AIM OF THE TASK:
Apart from the images, the records below need to be copied exactly.

INFORMATION SHOWN:
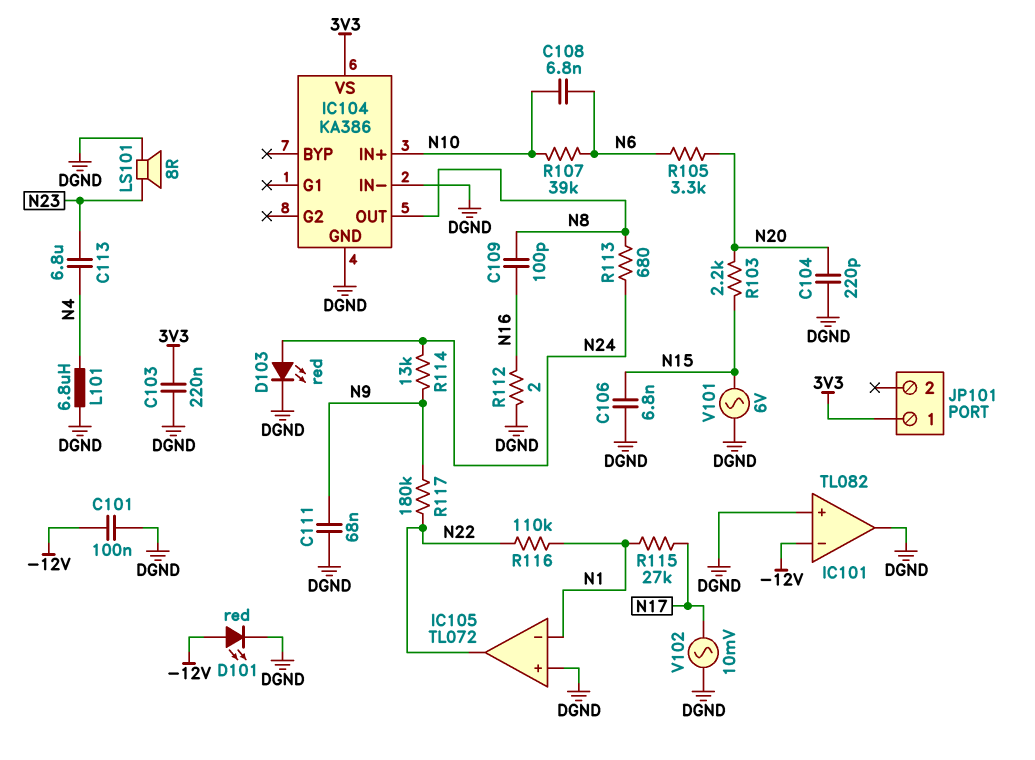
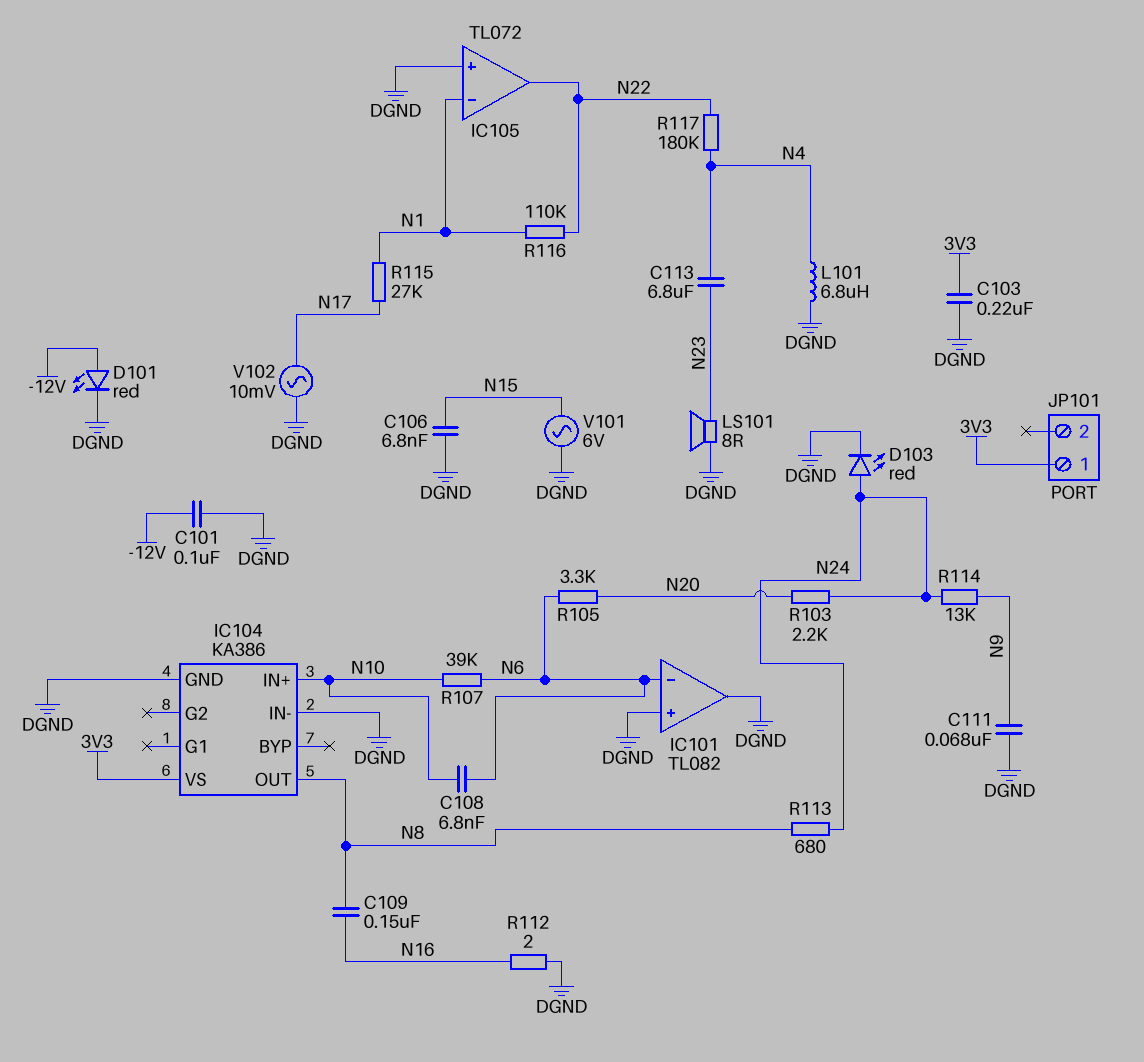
C104: 220pF (DGND, N20) -> none
C109: 100pF (N8, N16) -> 150nF (N8, N16)
IC101 pin in-: -12V -> N6
R103: 2.2k (N15, N20) -> 2.2k (N20, N24)
R117: 180k (N9, N22) -> 180k (N4, N22)

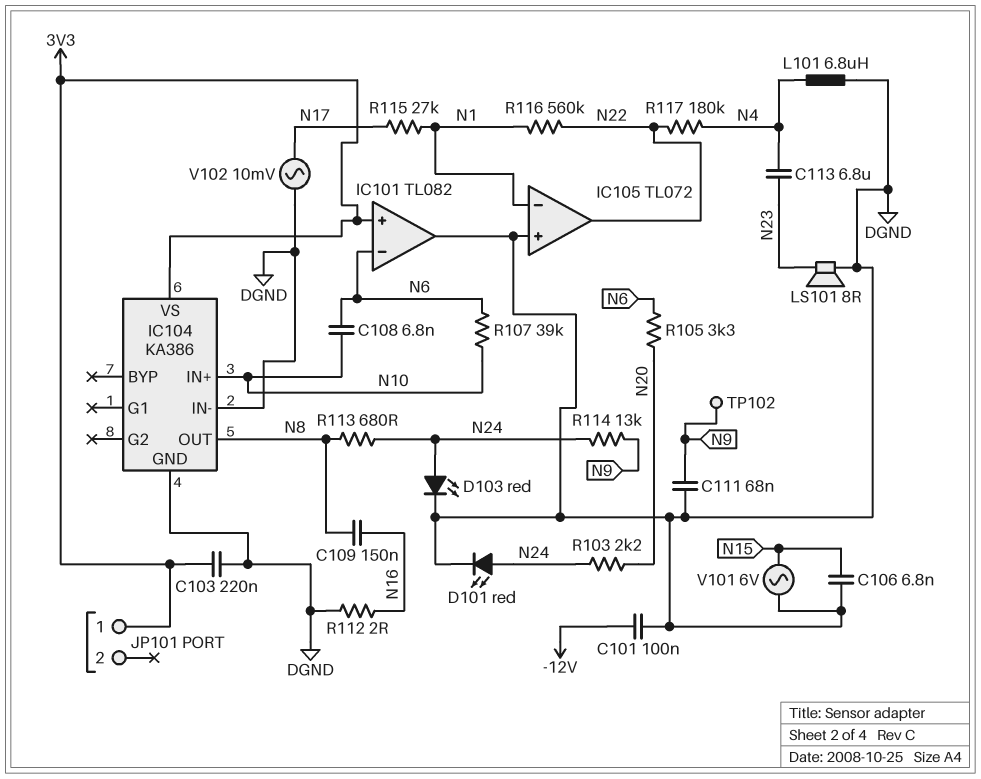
D101: LED red (A -12V, K DGND) -> LED red (A N24, K DGND)
IC101 pin in+: DGND -> 3V3
R116: 110k (N1, N22) -> 560k (N1, N22)
TP102: none -> test point (N9)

WRITTEN SOLUTION:
C104: 220pF (DGND, N20) -> none
C109: 100pF (N8, N16) -> 150nF (N8, N16)
IC101 pin in-: -12V -> N6
R103: 2.2k (N15, N20) -> 2.2k (N20, N24)
R117: 180k (N9, N22) -> 180k (N4, N22)

D101: LED red (A -12V, K DGND) -> LED red (A N24, K DGND)
IC101 pin in+: DGND -> 3V3
R116: 110k (N1, N22) -> 560k (N1, N22)
TP102: none -> test point (N9)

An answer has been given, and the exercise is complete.